* WORK INSTRUCTIONS
Leaving out all pictures, return the records word for word.

(Scene comparison data)
········

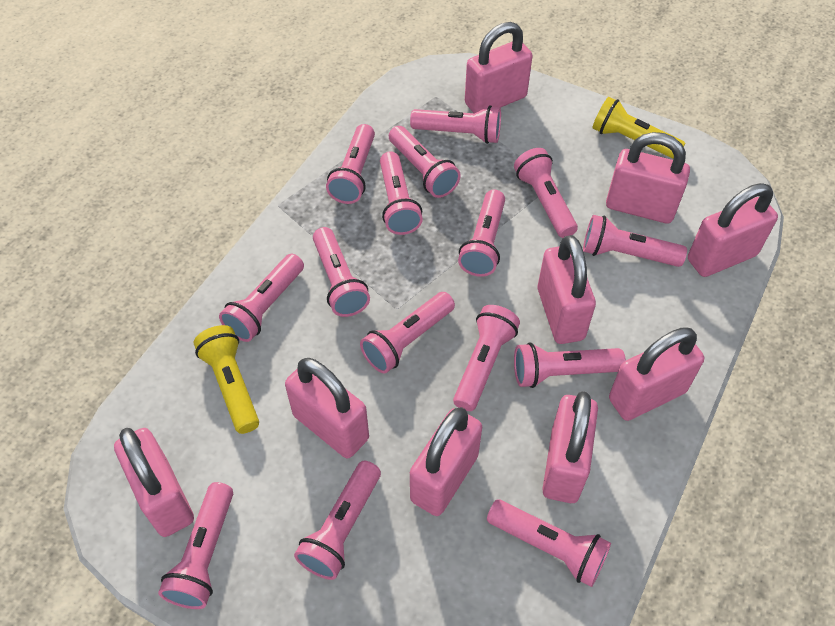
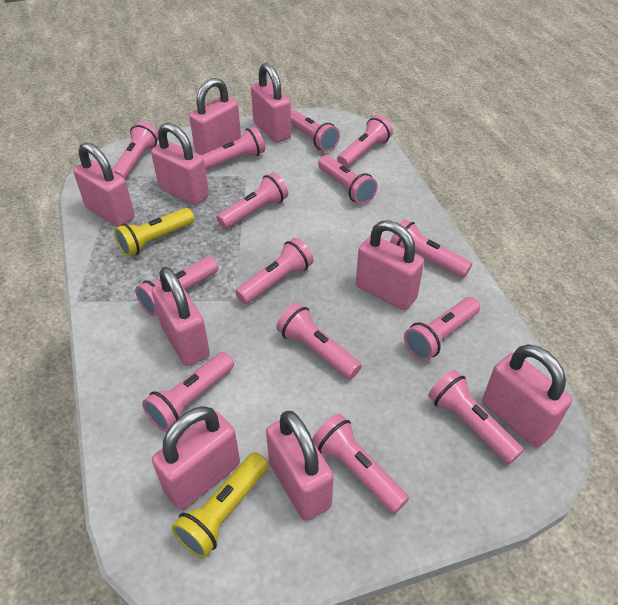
pink flashlight: 15 -> 14

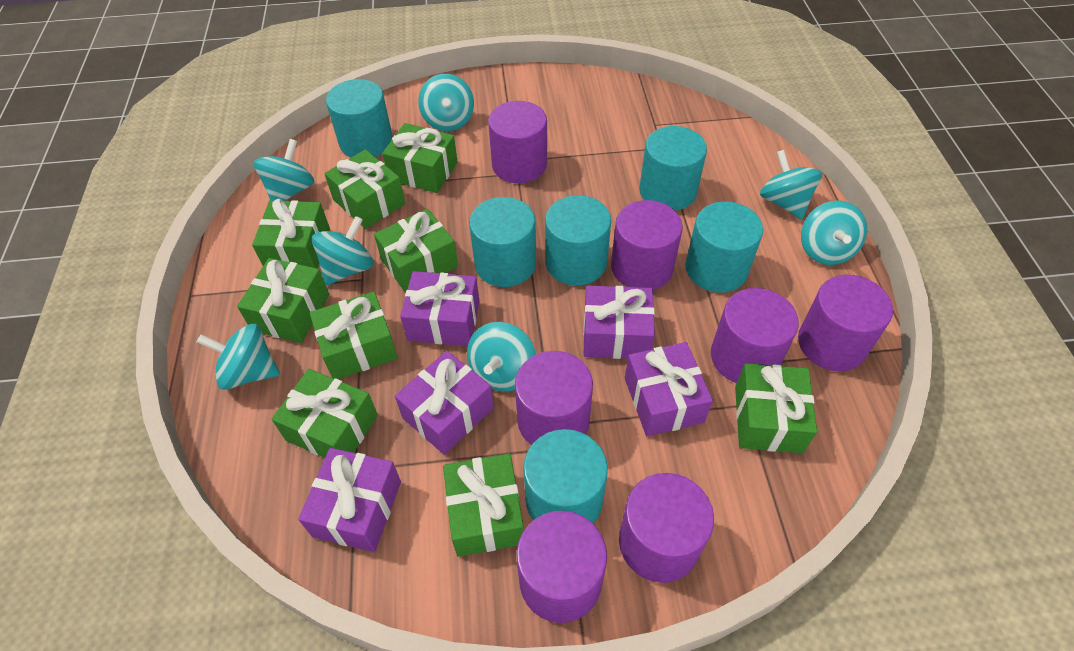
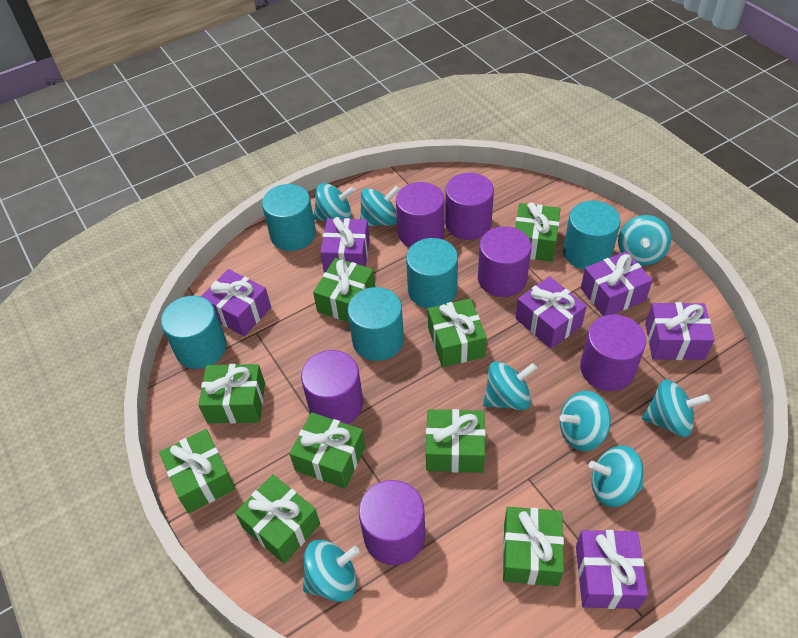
purple cylinder: 7 -> 6
purple gift: 5 -> 6
turquoise cylinder: 6 -> 5
turquoise spinning top: 7 -> 8

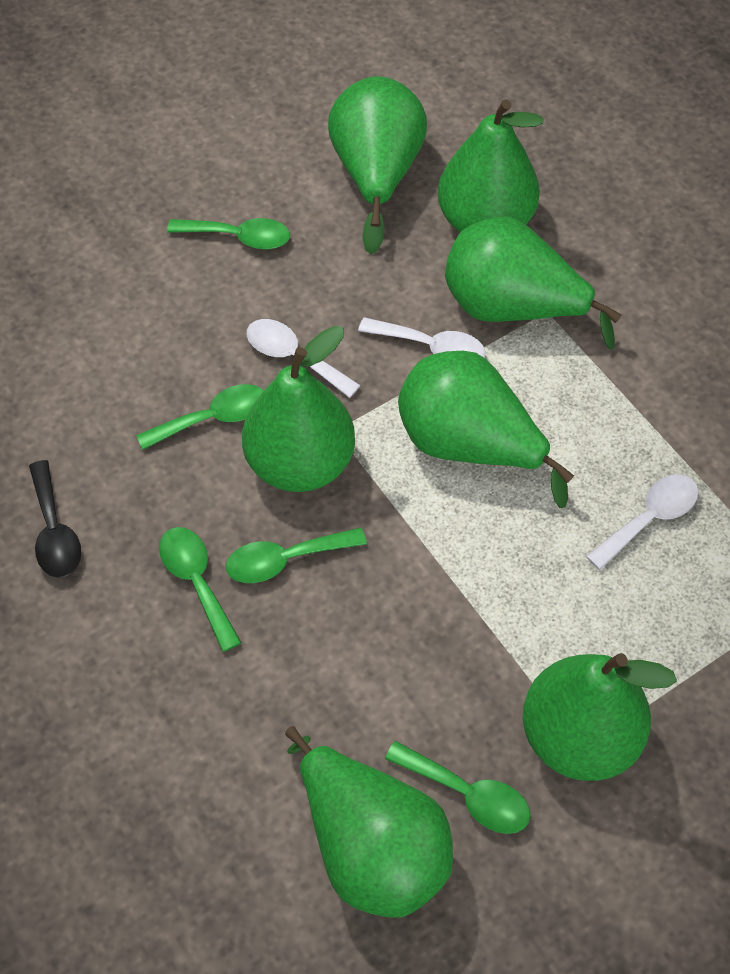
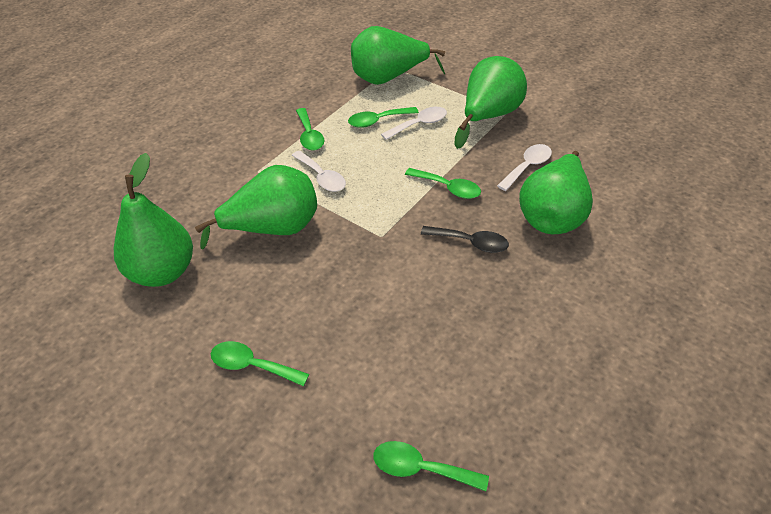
green pear: 7 -> 5

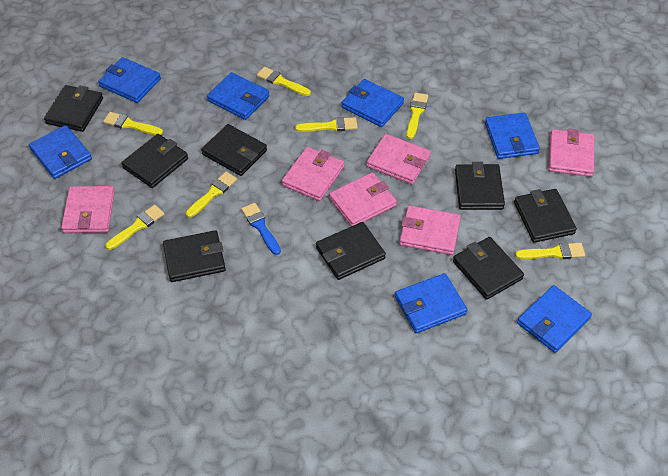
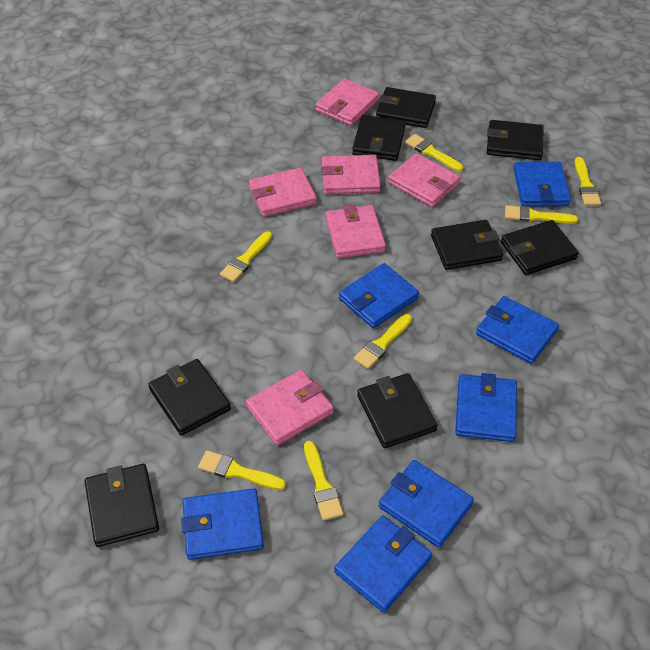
blue brush: 1 -> 0

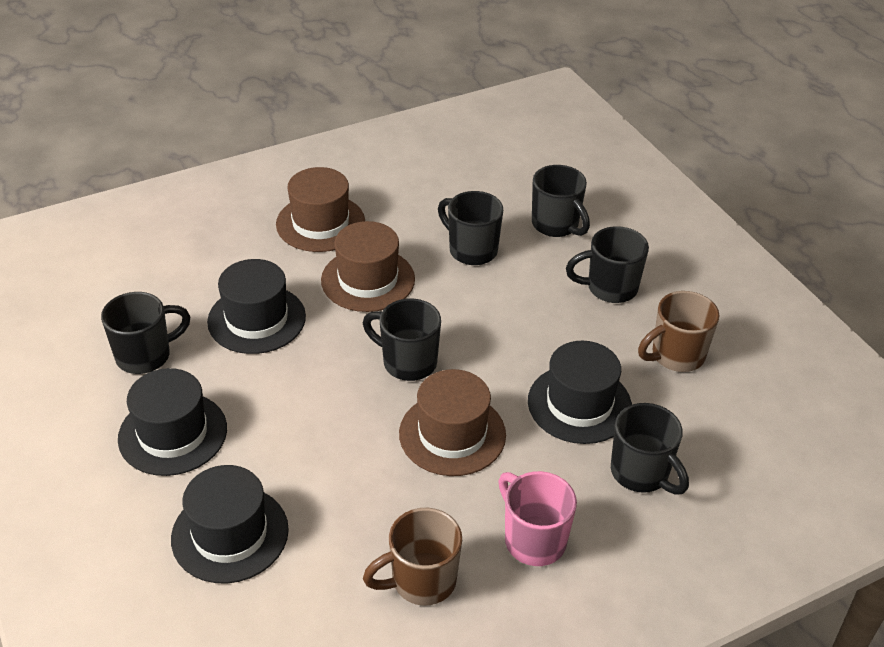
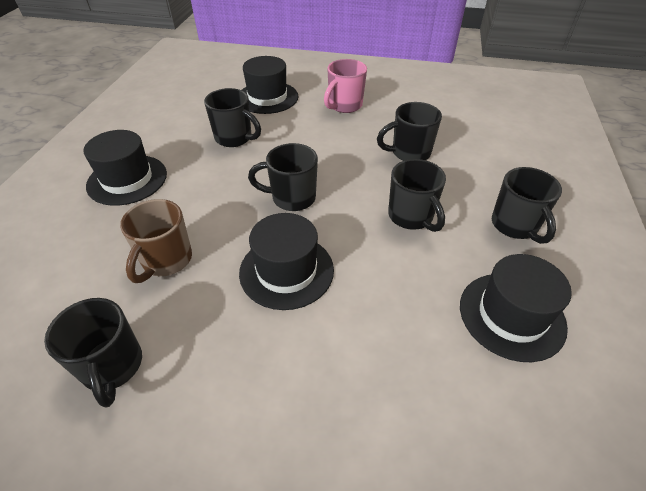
brown hat: 3 -> 0
brown mug: 2 -> 1

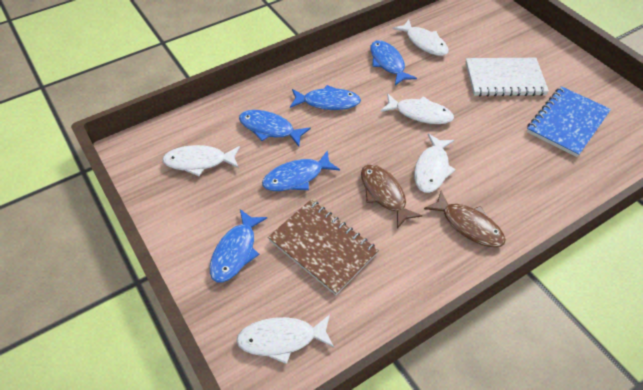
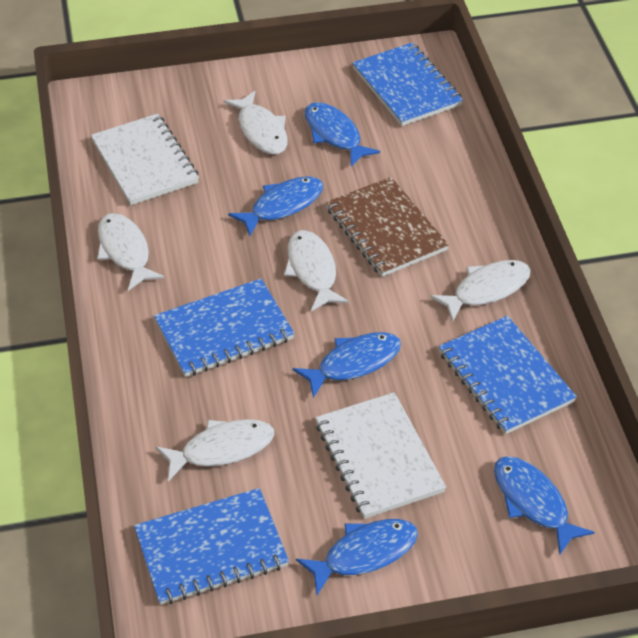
blue notebook: 1 -> 4
brown fish: 2 -> 0
white notebook: 1 -> 2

········

* PROBLEM SOLUTION
pink flashlight: 15 -> 14

purple cylinder: 7 -> 6
purple gift: 5 -> 6
turquoise cylinder: 6 -> 5
turquoise spinning top: 7 -> 8

green pear: 7 -> 5

blue brush: 1 -> 0

brown hat: 3 -> 0
brown mug: 2 -> 1

blue notebook: 1 -> 4
brown fish: 2 -> 0
white notebook: 1 -> 2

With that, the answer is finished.